§ Requirements
Write out each of the rows below word for word, changing nothing.
START Information shown
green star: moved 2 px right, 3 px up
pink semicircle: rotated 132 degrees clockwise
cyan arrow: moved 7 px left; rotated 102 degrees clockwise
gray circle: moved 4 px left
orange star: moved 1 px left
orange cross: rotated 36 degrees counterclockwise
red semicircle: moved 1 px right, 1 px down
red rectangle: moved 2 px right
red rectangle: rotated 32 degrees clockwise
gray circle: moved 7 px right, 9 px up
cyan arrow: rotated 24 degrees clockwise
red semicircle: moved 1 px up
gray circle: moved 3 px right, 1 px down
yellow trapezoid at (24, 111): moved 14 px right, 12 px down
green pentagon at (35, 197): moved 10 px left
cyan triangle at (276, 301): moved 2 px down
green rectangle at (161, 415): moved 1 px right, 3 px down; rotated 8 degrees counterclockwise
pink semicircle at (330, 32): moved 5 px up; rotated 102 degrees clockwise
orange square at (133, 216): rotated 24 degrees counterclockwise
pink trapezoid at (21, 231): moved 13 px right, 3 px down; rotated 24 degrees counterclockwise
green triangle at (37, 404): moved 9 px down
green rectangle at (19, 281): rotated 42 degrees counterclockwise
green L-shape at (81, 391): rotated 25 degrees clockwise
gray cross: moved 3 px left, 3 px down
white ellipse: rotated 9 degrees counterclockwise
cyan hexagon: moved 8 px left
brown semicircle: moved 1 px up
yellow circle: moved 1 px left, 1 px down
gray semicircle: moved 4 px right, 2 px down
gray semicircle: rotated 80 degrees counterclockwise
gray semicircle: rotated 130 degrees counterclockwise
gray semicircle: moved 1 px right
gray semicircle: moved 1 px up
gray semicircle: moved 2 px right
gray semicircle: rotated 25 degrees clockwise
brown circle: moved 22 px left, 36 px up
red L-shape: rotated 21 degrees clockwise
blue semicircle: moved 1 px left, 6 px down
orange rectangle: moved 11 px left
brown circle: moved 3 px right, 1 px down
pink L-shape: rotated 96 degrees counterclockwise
END Information shown
§ Solution for this exercise
green star: moved 2 px right, 3 px up
pink semicircle: rotated 132 degrees clockwise
cyan arrow: moved 7 px left; rotated 102 degrees clockwise
gray circle: moved 4 px left
orange star: moved 1 px left
orange cross: rotated 36 degrees counterclockwise
red semicircle: moved 1 px right, 1 px down
red rectangle: moved 2 px right
red rectangle: rotated 32 degrees clockwise
gray circle: moved 7 px right, 9 px up
cyan arrow: rotated 24 degrees clockwise
red semicircle: moved 1 px up
gray circle: moved 3 px right, 1 px down
yellow trapezoid at (24, 111): moved 14 px right, 12 px down
green pentagon at (35, 197): moved 10 px left
cyan triangle at (276, 301): moved 2 px down
green rectangle at (161, 415): moved 1 px right, 3 px down; rotated 8 degrees counterclockwise
pink semicircle at (330, 32): moved 5 px up; rotated 102 degrees clockwise
orange square at (133, 216): rotated 24 degrees counterclockwise
pink trapezoid at (21, 231): moved 13 px right, 3 px down; rotated 24 degrees counterclockwise
green triangle at (37, 404): moved 9 px down
green rectangle at (19, 281): rotated 42 degrees counterclockwise
green L-shape at (81, 391): rotated 25 degrees clockwise
gray cross: moved 3 px left, 3 px down
white ellipse: rotated 9 degrees counterclockwise
cyan hexagon: moved 8 px left
brown semicircle: moved 1 px up
yellow circle: moved 1 px left, 1 px down
gray semicircle: moved 4 px right, 2 px down
gray semicircle: rotated 80 degrees counterclockwise
gray semicircle: rotated 130 degrees counterclockwise
gray semicircle: moved 1 px right
gray semicircle: moved 1 px up
gray semicircle: moved 2 px right
gray semicircle: rotated 25 degrees clockwise
brown circle: moved 22 px left, 36 px up
red L-shape: rotated 21 degrees clockwise
blue semicircle: moved 1 px left, 6 px down
orange rectangle: moved 11 px left
brown circle: moved 3 px right, 1 px down
pink L-shape: rotated 96 degrees counterclockwise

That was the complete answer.